EXERCISE DIRECTIONS >> From the listing below, set down exactly the lines between the one holding "orange cup: 0 -> 1" and the one holding "white strawberry: 0 -> 3", inclusive. No other line is wanted.

START DATASET

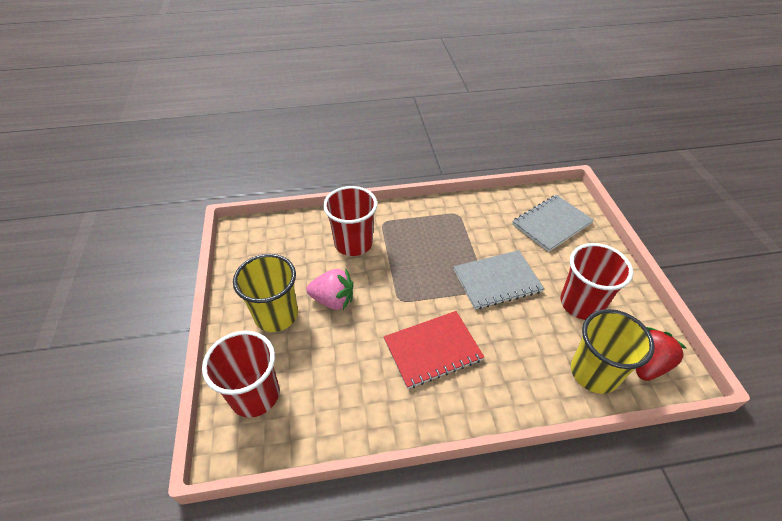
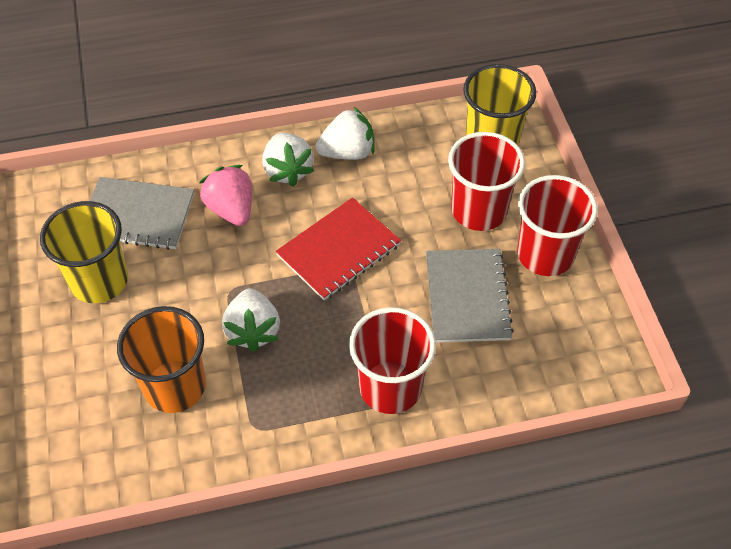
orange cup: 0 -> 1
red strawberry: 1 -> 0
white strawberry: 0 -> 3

END DATASET
START DATASET

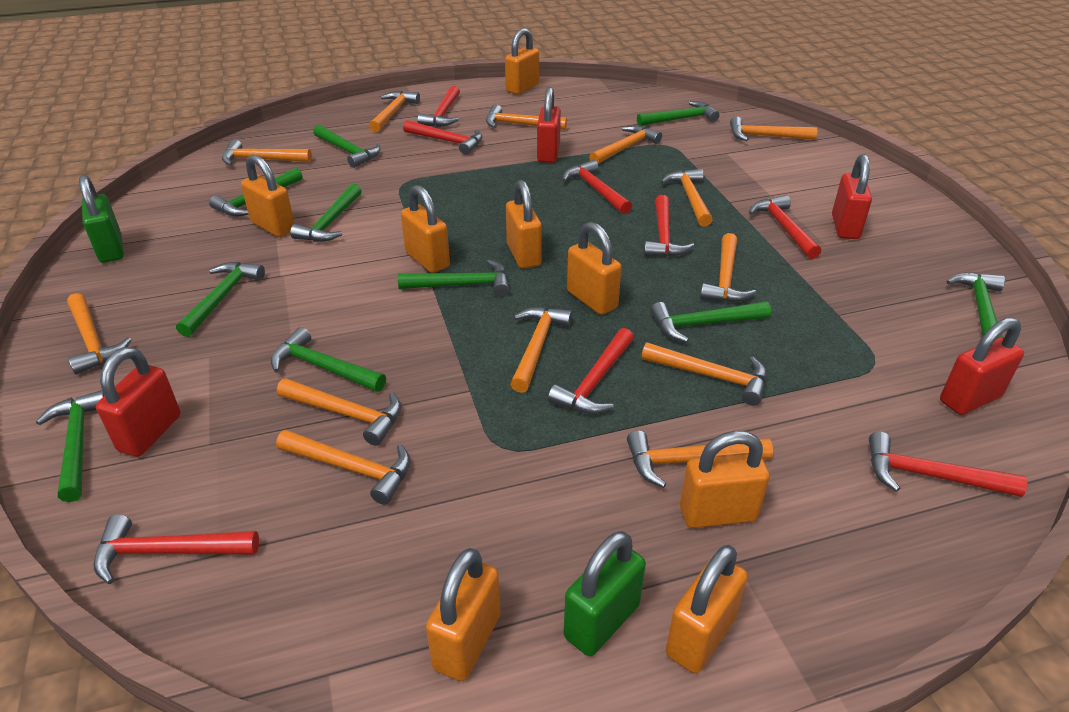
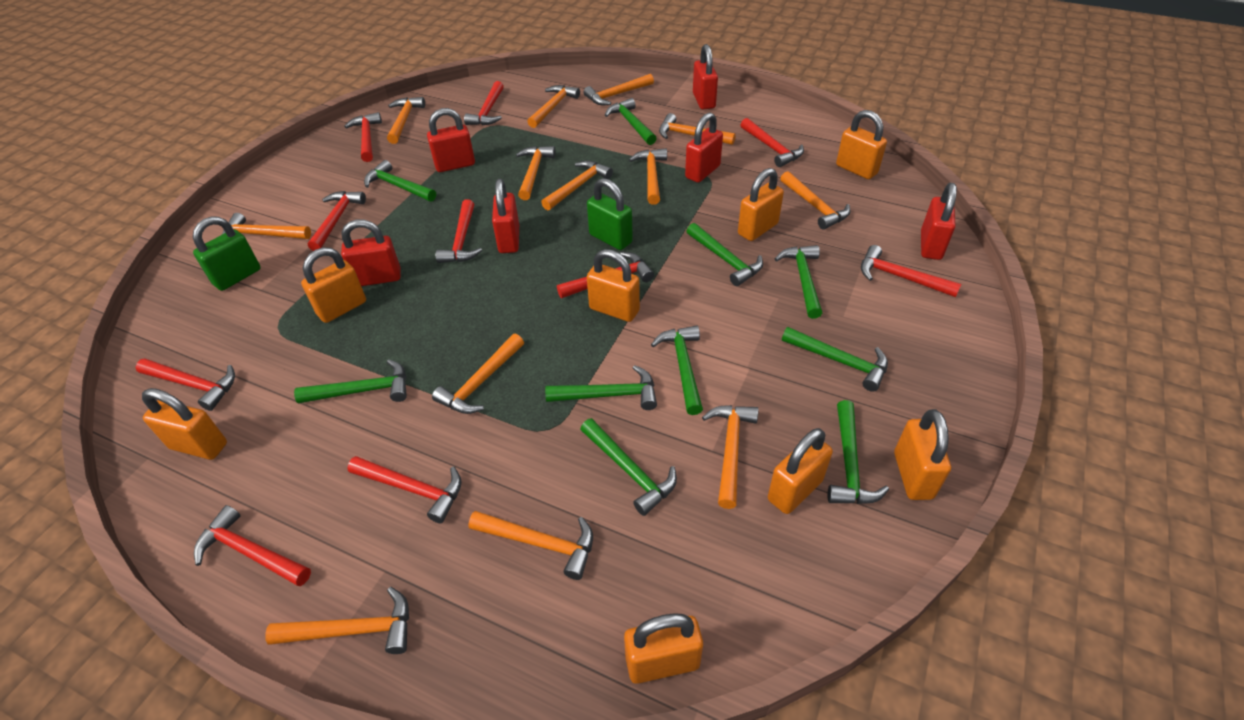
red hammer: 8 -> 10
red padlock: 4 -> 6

END DATASET
START DATASET

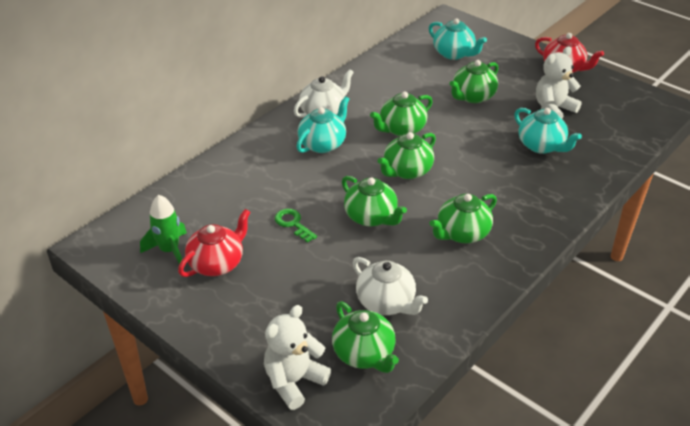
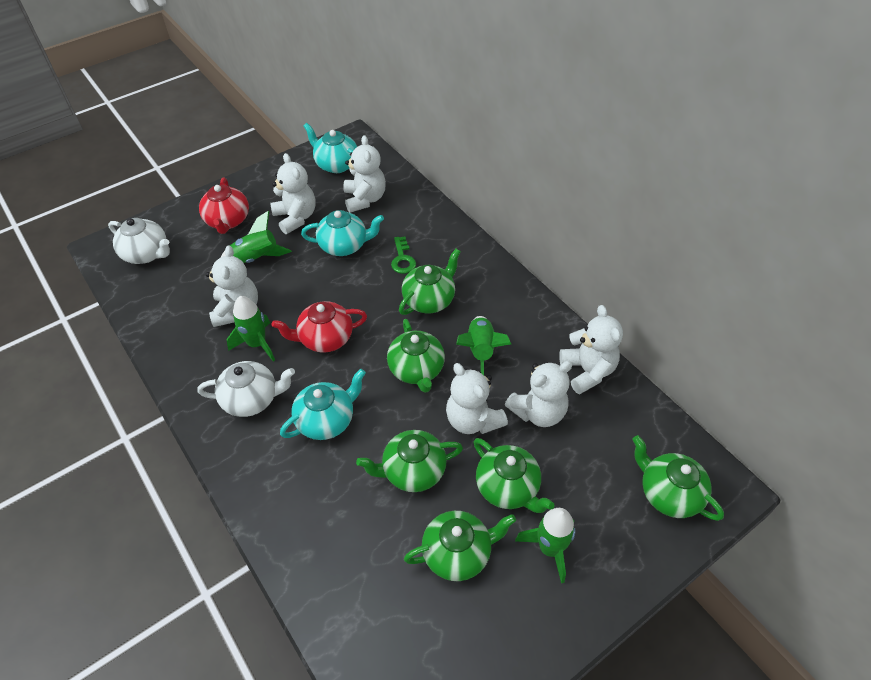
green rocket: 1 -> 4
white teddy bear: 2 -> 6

END DATASET

RESULT BELOW >>
orange cup: 0 -> 1
red strawberry: 1 -> 0
white strawberry: 0 -> 3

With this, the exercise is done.